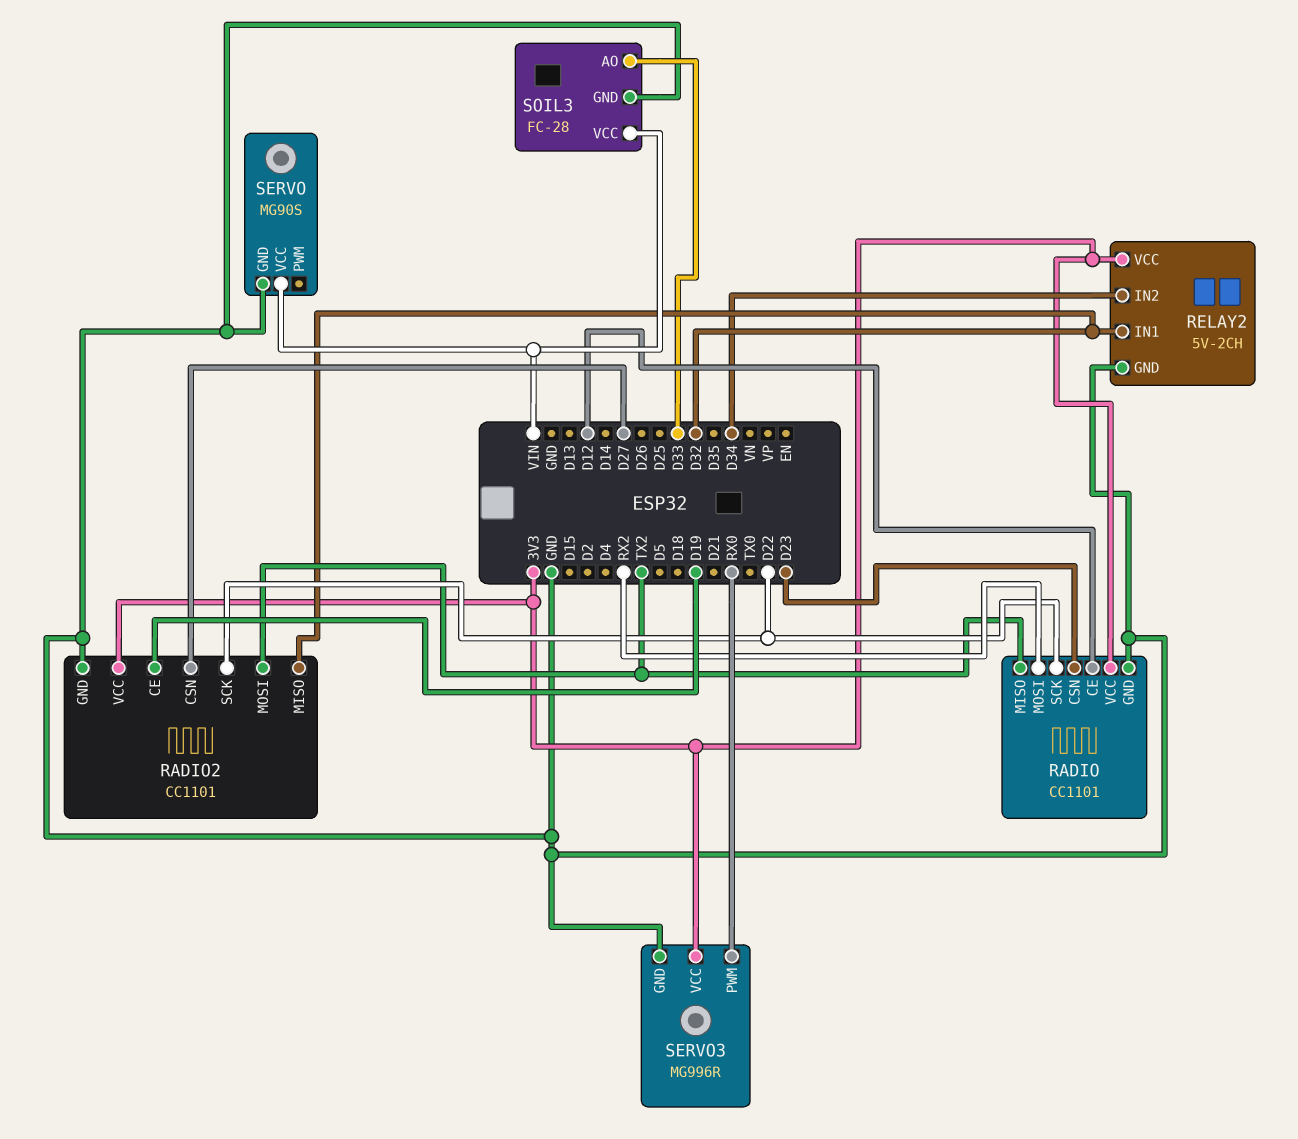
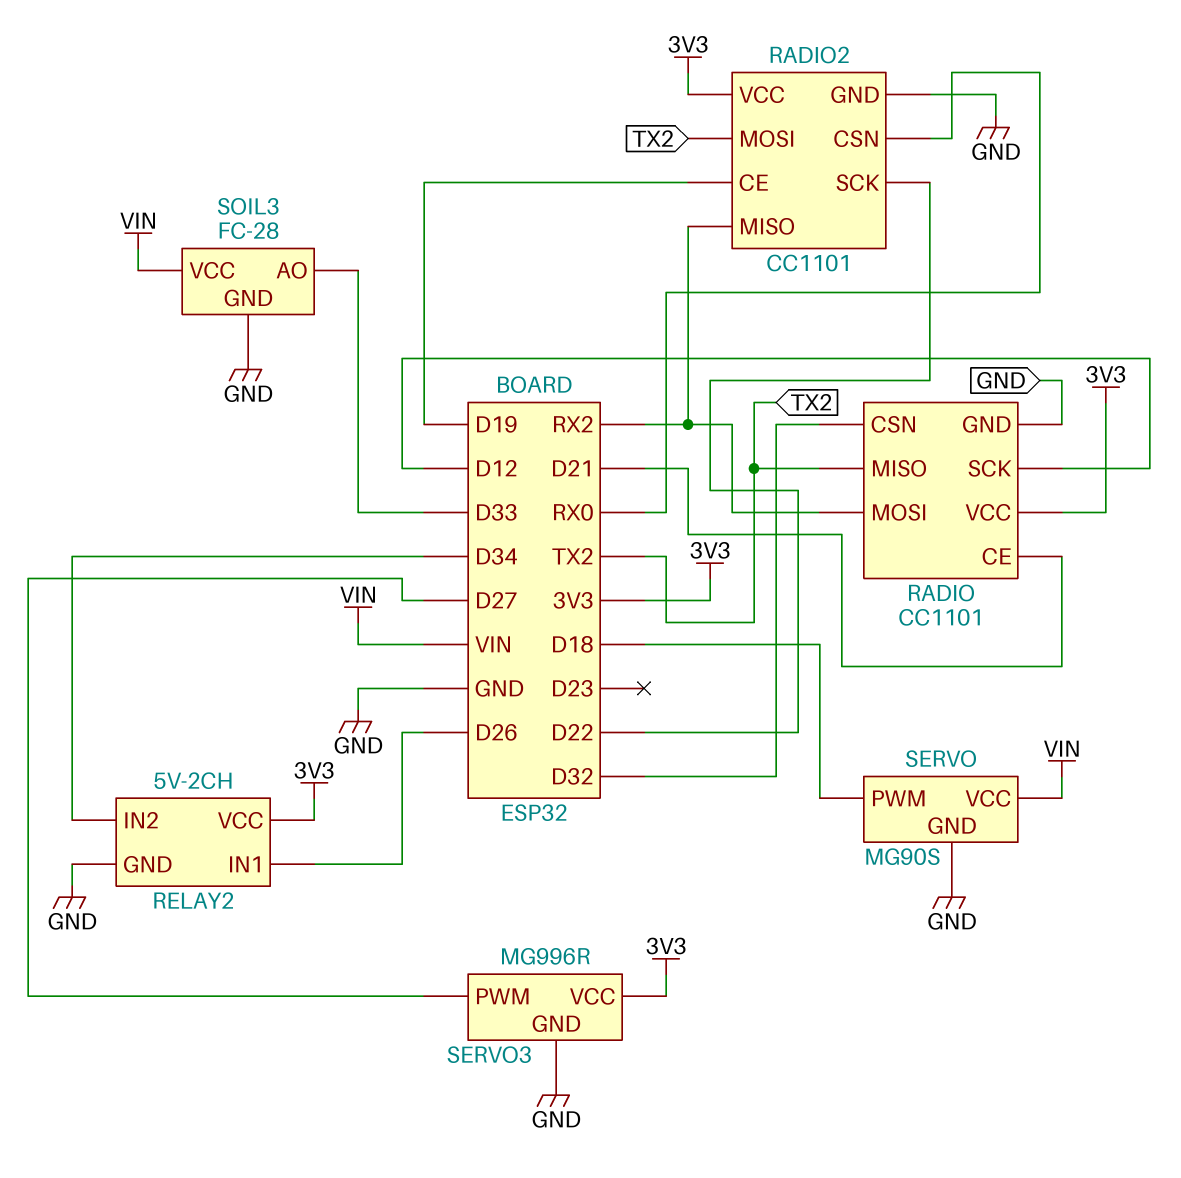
RADIO pin CE: D12 -> D21
RADIO pin CSN: D23 -> D32
RADIO pin SCK: D22 -> D12
RADIO2 pin CSN: D27 -> RX0
RADIO2 pin MISO: D32 -> RX2
RELAY2 pin IN1: D32 -> D26
SERVO pin PWM: none -> D18
SERVO3 pin PWM: RX0 -> D27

□ □ □ □ □

# PROBLEM DETAILS:
Without changing a word, restate the listing above; the pictures stay out.

# YOUR SOLUTION:
RADIO pin CE: D12 -> D21
RADIO pin CSN: D23 -> D32
RADIO pin SCK: D22 -> D12
RADIO2 pin CSN: D27 -> RX0
RADIO2 pin MISO: D32 -> RX2
RELAY2 pin IN1: D32 -> D26
SERVO pin PWM: none -> D18
SERVO3 pin PWM: RX0 -> D27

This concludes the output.